#### [What to do]
Set down nothing except the lines starting at the one with "brown pyramid: 2 -> 7" and ending at the final line of the material, each word for word.

#### [Supplied data]

○ ○ ○

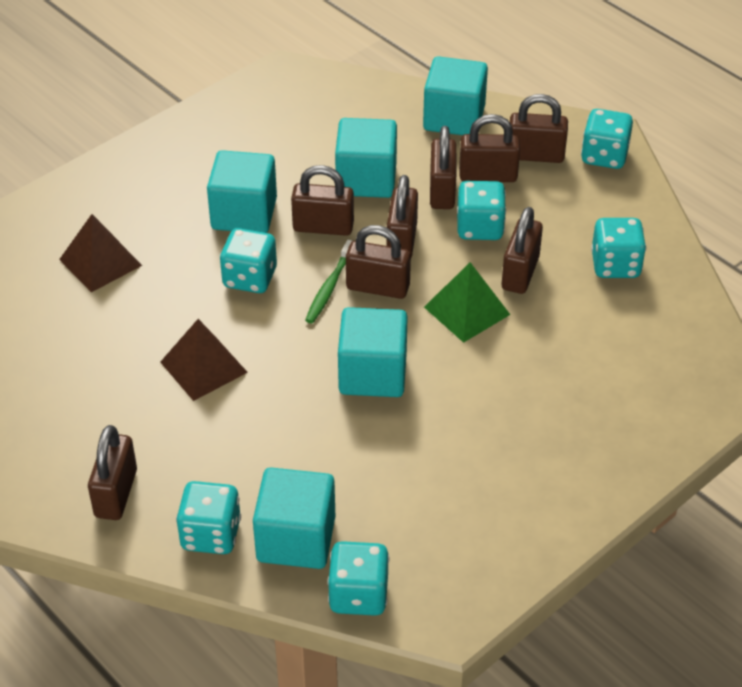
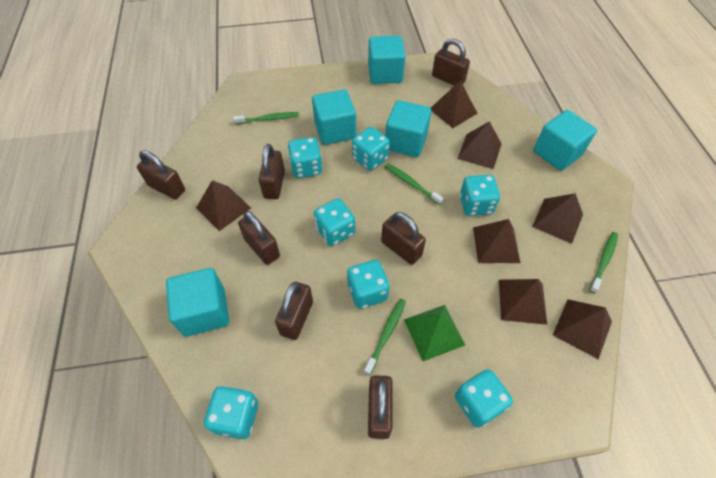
brown padlock: 8 -> 7
brown pyramid: 2 -> 7
green toothbrush: 1 -> 4
turquoise dice: 6 -> 7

○ ○ ○

#### [Solution for this problem]
brown pyramid: 2 -> 7
green toothbrush: 1 -> 4
turquoise dice: 6 -> 7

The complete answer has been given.